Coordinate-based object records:
-- Opening Marker --

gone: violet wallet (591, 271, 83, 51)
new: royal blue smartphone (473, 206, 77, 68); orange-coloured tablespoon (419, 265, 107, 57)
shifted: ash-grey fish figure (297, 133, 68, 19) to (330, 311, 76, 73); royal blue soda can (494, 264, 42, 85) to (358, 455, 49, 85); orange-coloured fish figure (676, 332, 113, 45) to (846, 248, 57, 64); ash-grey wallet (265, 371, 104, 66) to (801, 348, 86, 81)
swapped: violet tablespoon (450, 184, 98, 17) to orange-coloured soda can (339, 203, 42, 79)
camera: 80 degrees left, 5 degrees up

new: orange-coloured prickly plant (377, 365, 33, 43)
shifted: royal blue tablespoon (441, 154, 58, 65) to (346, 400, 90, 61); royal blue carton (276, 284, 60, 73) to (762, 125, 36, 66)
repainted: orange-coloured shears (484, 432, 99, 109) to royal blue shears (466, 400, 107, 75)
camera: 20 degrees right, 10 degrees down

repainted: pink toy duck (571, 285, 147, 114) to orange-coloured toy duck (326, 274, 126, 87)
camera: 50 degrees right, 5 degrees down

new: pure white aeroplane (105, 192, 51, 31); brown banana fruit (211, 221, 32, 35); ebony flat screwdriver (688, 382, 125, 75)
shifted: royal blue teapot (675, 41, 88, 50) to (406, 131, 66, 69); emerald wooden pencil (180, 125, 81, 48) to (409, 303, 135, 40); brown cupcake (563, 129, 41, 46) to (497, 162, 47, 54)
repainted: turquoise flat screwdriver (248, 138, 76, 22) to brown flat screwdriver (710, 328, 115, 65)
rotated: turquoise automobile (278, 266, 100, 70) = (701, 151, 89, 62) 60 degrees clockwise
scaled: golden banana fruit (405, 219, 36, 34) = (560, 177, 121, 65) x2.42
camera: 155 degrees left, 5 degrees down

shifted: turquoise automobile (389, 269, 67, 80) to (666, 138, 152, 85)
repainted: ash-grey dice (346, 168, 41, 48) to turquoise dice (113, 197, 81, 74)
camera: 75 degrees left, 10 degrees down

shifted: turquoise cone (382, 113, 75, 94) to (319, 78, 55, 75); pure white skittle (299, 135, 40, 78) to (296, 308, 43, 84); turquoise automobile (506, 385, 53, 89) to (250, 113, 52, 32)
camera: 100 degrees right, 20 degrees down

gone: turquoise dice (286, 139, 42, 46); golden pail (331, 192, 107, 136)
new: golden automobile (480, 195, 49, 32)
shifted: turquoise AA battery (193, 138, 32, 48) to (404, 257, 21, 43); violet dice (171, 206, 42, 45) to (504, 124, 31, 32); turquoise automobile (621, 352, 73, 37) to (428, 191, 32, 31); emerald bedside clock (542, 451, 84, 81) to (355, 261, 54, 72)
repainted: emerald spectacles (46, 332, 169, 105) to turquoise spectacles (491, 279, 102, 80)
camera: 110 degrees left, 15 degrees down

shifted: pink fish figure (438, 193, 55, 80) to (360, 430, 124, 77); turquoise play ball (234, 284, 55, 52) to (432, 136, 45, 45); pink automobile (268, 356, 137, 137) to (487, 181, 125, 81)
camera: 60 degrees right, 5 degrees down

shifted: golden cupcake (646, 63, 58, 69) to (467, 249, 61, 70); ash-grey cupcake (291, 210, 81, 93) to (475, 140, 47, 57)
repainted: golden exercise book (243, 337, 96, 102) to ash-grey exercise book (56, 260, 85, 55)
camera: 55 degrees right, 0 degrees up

-- Closing Marker --

_Directions_
Using the records above, count every line that includes the word "soda", and state the number only.

_Exercise output_
2